* [Source data]
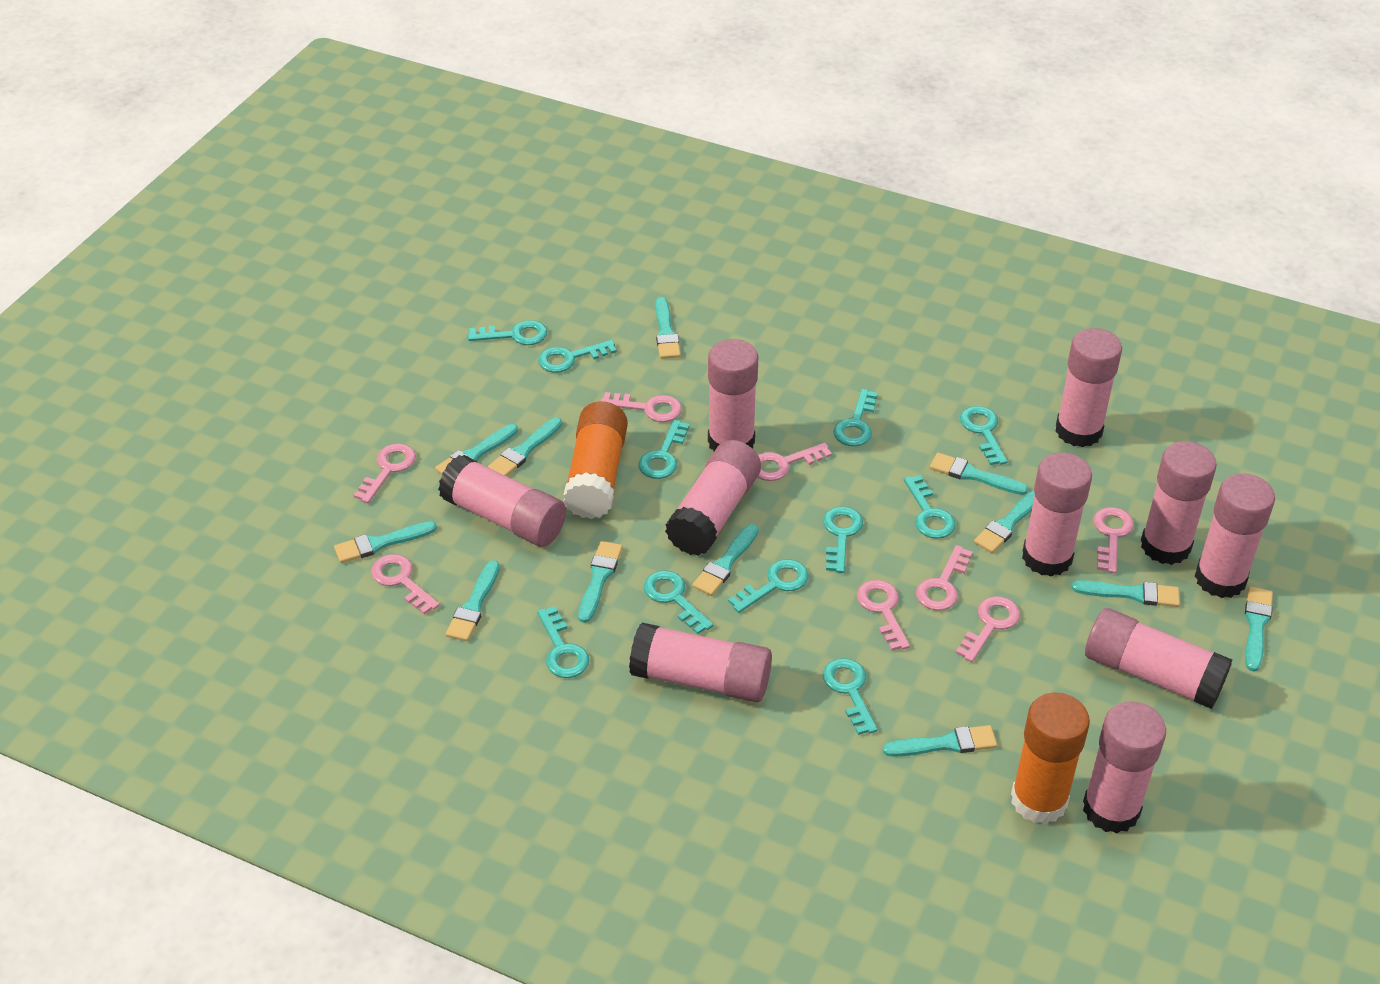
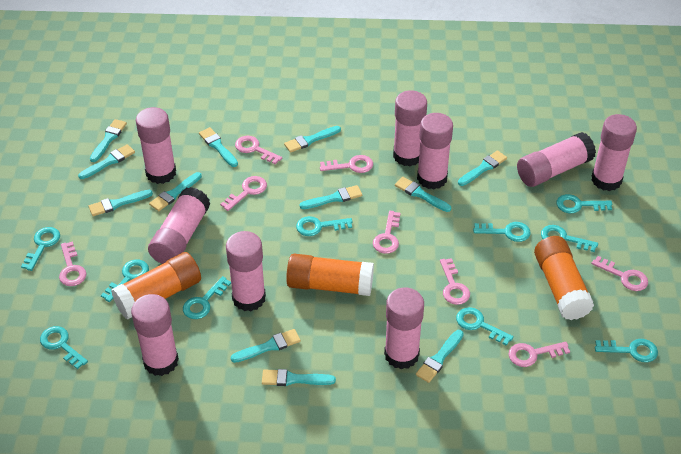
orange glue stick: 2 -> 3
pink glue stick: 10 -> 9
turquoise key: 11 -> 10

* [Requirement] From the first line of the material to the last, retype everything exactly except the images.

* [Result for this exercise]
orange glue stick: 2 -> 3
pink glue stick: 10 -> 9
turquoise key: 11 -> 10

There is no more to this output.